In the records below, repeat word for word only the lines starting at the one that contains "pink brick H1" and ending at the one that contains "lime brick E3:F5", pictures excluded.

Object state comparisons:
-*-
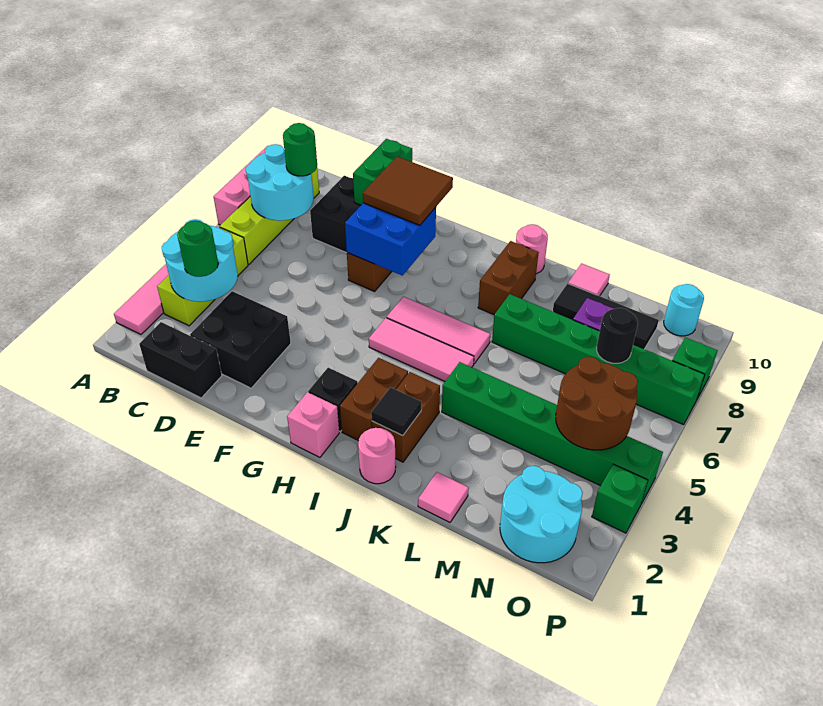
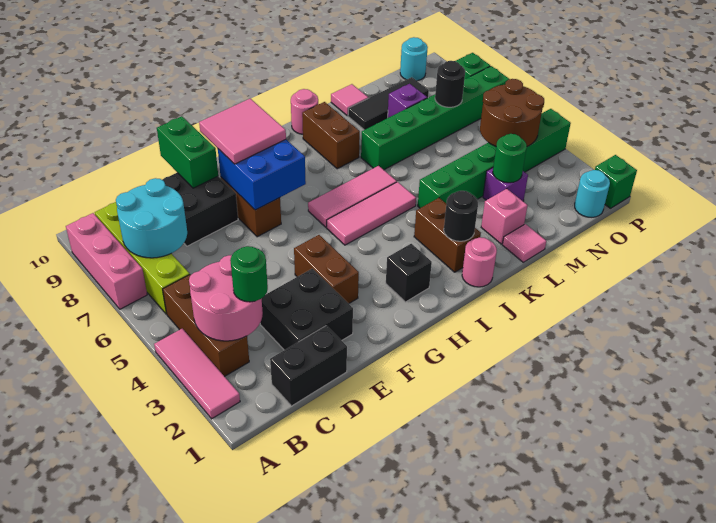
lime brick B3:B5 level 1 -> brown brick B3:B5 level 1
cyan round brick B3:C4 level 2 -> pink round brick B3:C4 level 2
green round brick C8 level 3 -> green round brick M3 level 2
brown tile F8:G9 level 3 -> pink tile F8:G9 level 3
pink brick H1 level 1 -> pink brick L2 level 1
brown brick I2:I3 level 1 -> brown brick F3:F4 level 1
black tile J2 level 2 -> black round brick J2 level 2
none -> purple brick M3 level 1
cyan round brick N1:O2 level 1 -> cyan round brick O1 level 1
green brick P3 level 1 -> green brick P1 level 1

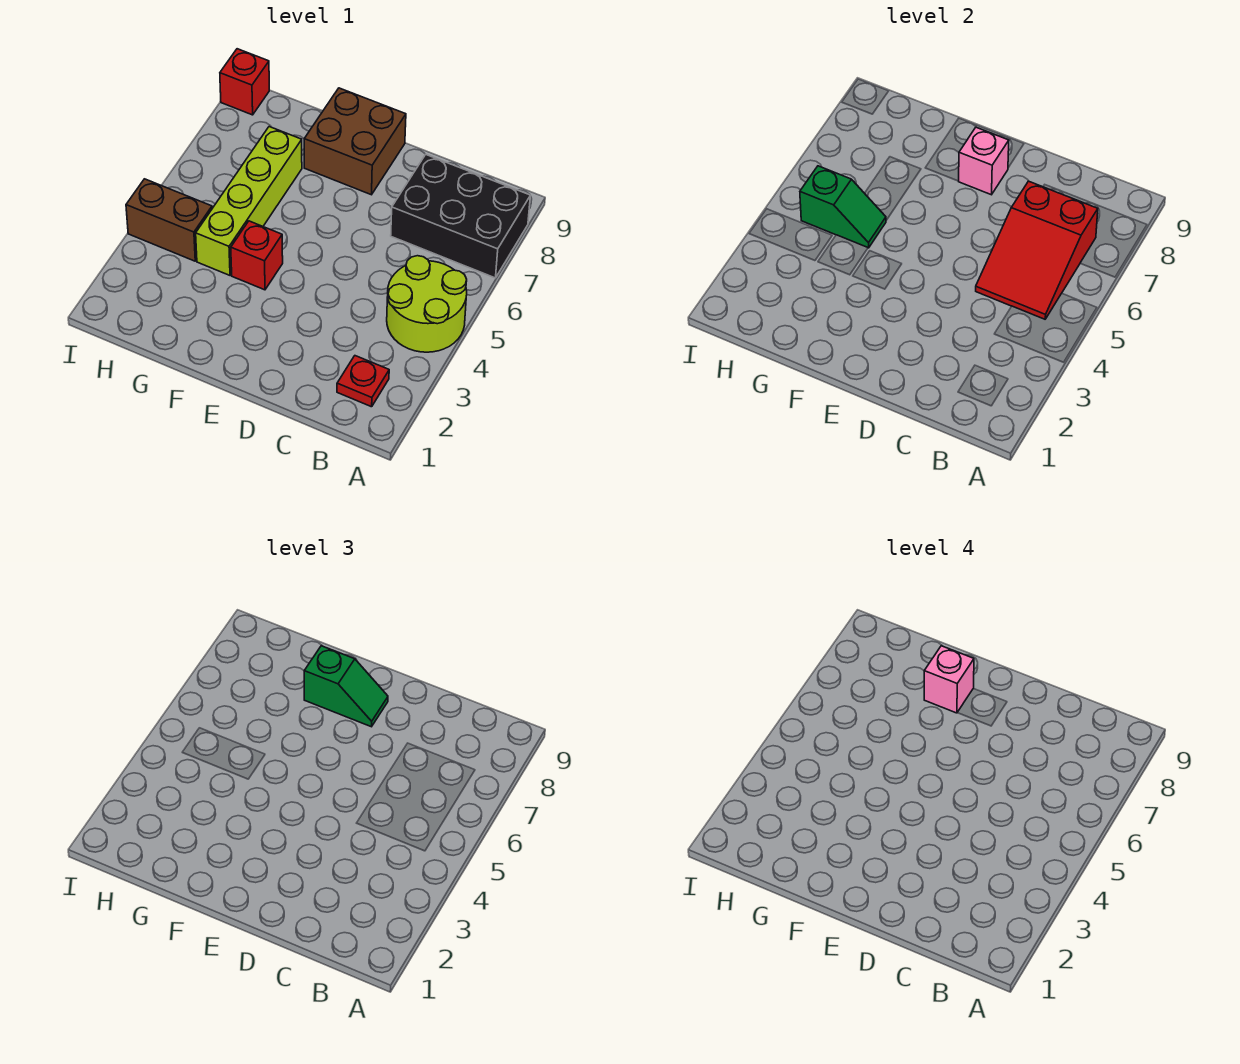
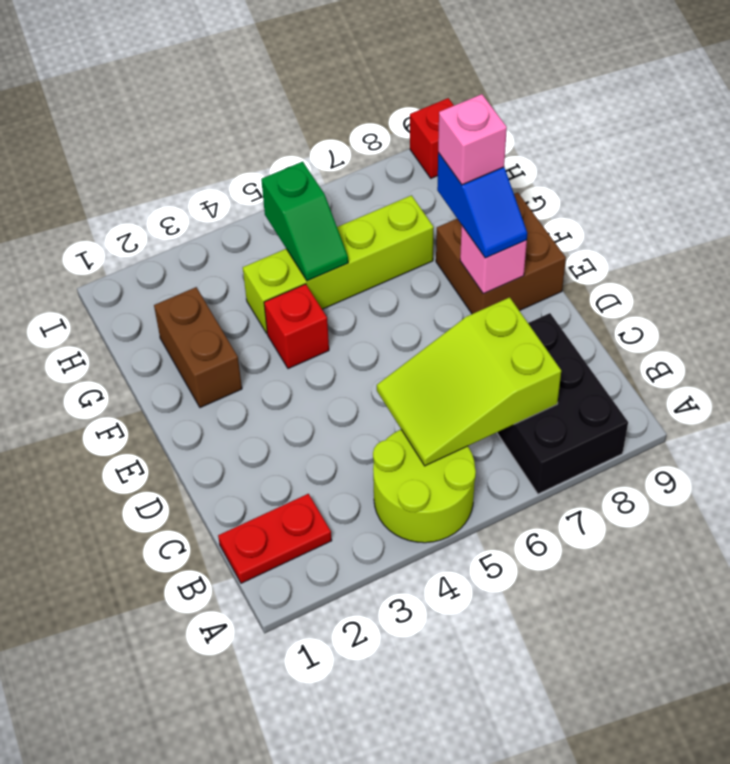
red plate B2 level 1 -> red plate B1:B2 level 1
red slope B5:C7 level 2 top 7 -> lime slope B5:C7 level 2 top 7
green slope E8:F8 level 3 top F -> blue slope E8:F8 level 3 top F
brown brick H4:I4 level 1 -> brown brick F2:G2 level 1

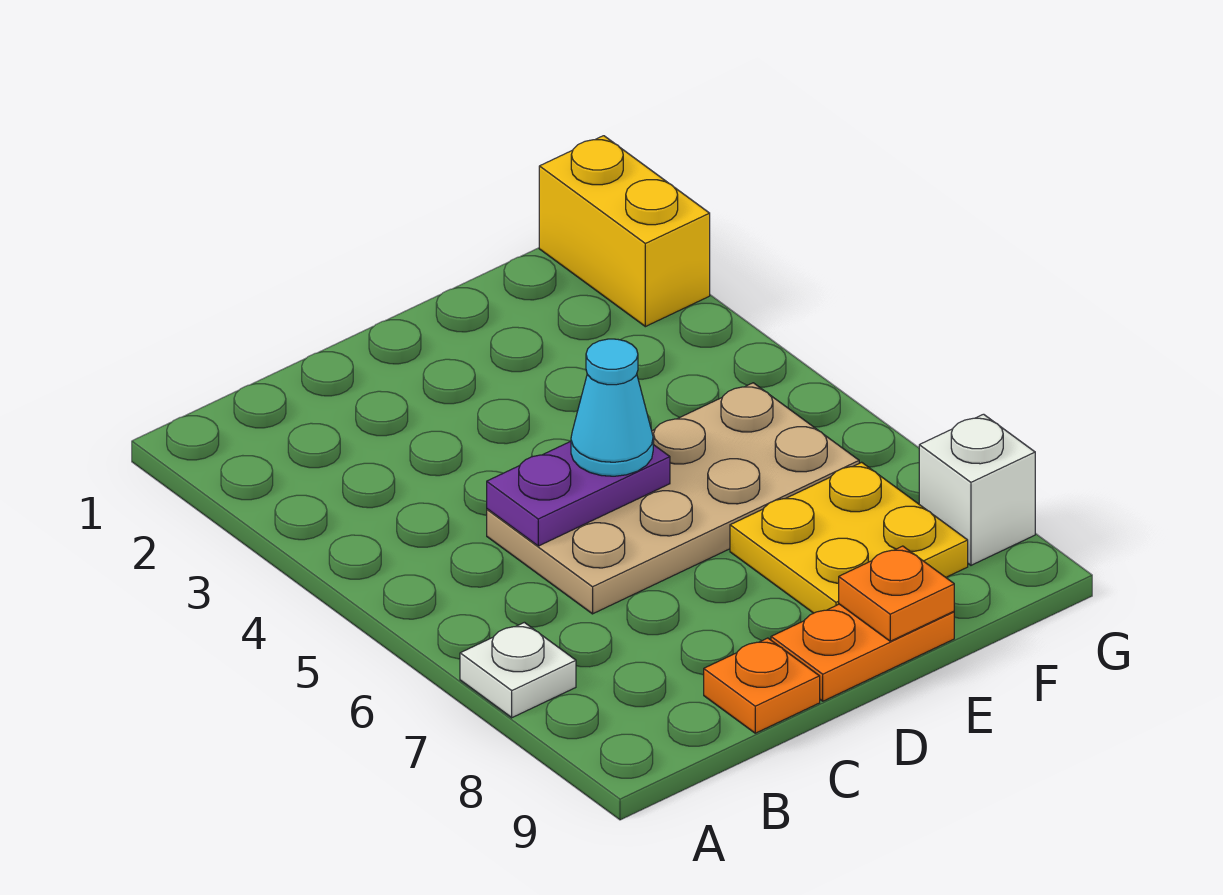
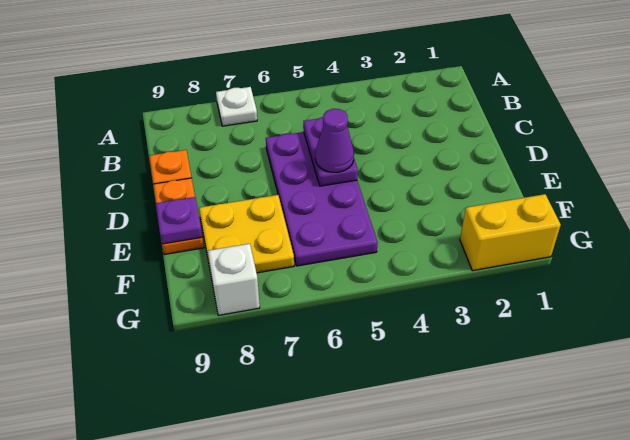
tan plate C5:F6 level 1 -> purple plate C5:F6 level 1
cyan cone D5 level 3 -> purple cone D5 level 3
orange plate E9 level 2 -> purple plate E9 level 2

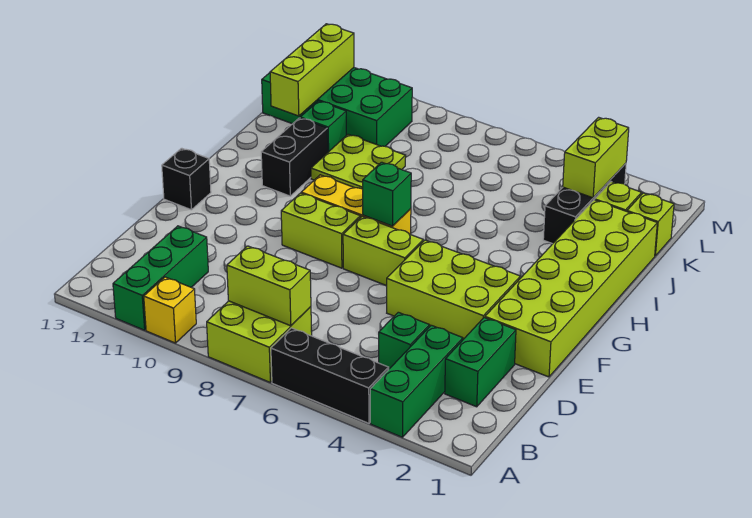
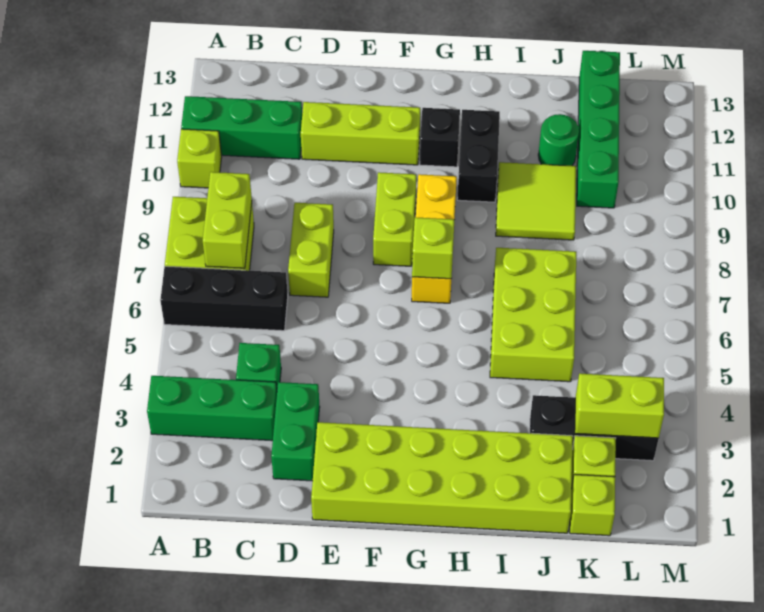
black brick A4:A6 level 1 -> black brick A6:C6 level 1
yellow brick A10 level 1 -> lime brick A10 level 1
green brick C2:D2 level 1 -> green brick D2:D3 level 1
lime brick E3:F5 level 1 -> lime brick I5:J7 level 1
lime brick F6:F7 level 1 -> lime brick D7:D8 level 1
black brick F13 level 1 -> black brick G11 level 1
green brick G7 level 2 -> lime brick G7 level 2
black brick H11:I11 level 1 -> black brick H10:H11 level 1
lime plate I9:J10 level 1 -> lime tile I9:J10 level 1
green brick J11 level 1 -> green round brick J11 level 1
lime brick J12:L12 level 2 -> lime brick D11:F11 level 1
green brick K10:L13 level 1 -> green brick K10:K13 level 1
-*-
*Output below*.
pink brick H1 level 1 -> pink brick L2 level 1
brown brick I2:I3 level 1 -> brown brick F3:F4 level 1
black tile J2 level 2 -> black round brick J2 level 2
none -> purple brick M3 level 1
cyan round brick N1:O2 level 1 -> cyan round brick O1 level 1
green brick P3 level 1 -> green brick P1 level 1

red plate B2 level 1 -> red plate B1:B2 level 1
red slope B5:C7 level 2 top 7 -> lime slope B5:C7 level 2 top 7
green slope E8:F8 level 3 top F -> blue slope E8:F8 level 3 top F
brown brick H4:I4 level 1 -> brown brick F2:G2 level 1

tan plate C5:F6 level 1 -> purple plate C5:F6 level 1
cyan cone D5 level 3 -> purple cone D5 level 3
orange plate E9 level 2 -> purple plate E9 level 2

black brick A4:A6 level 1 -> black brick A6:C6 level 1
yellow brick A10 level 1 -> lime brick A10 level 1
green brick C2:D2 level 1 -> green brick D2:D3 level 1
lime brick E3:F5 level 1 -> lime brick I5:J7 level 1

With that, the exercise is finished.